» **WHAT IS NEEDED**: The line containing "yellow hat [290,352,354,415]" and every line after it, through the last one below: output exactly these and nothing else.
── DATA IN THIS EXERCISE
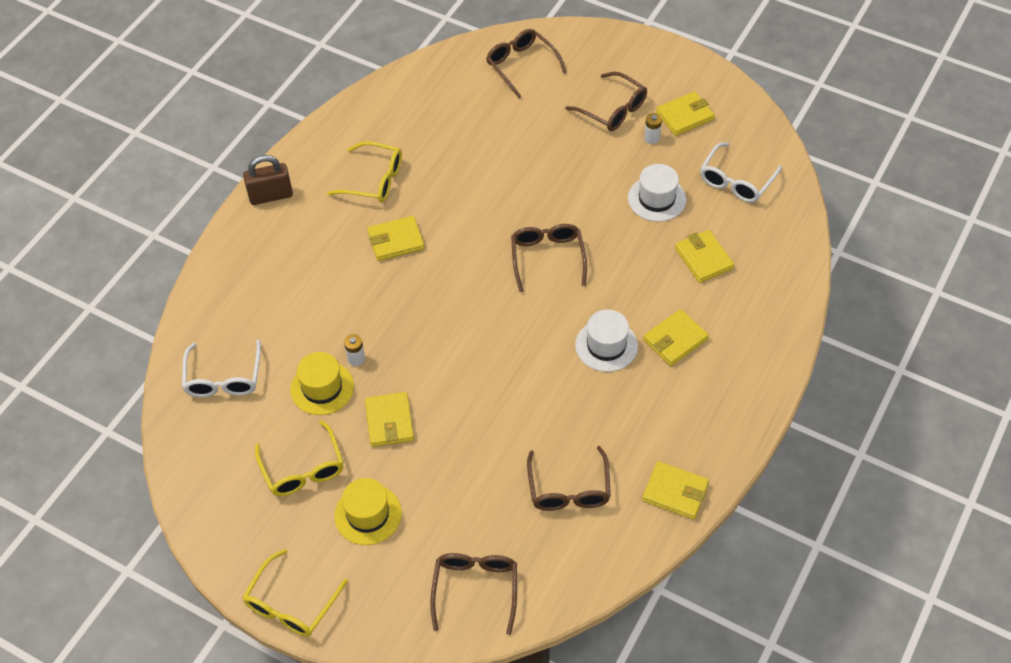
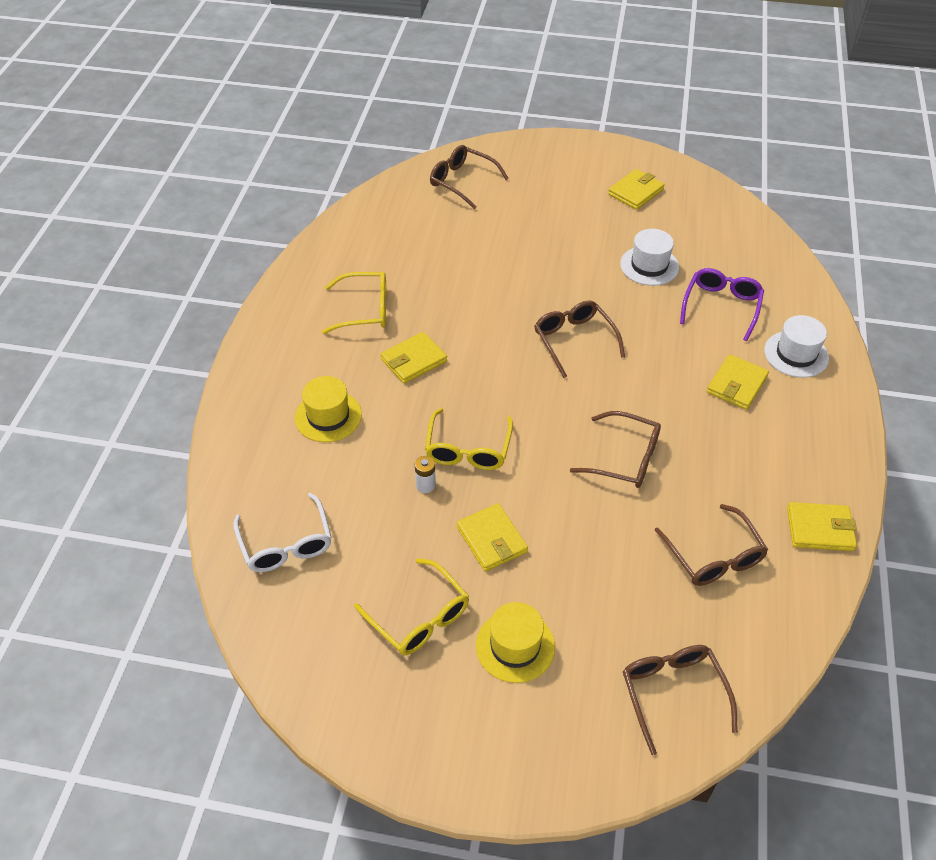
camera: 20 degrees left, 5 degrees down
yellow glasses [242,549,348,637] -> yellow glasses moved to [425,408,513,470]
brown padlock [243,155,293,205] -> none
yellow hat [290,352,354,415] -> yellow hat moved to [295,376,362,442]
brown glasses [565,71,647,131] -> brown glasses moved to [570,411,661,488]
white hat [575,310,638,372] -> white hat moved to [764,315,829,378]
white battery [644,113,662,144] -> none
yellow wallet [675,230,734,283] -> purple glasses [680,268,764,341]
white glasses [700,142,782,203] -> none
────
» **ANSWER SPACE**:
yellow hat [290,352,354,415] -> yellow hat moved to [295,376,362,442]
brown glasses [565,71,647,131] -> brown glasses moved to [570,411,661,488]
white hat [575,310,638,372] -> white hat moved to [764,315,829,378]
white battery [644,113,662,144] -> none
yellow wallet [675,230,734,283] -> purple glasses [680,268,764,341]
white glasses [700,142,782,203] -> none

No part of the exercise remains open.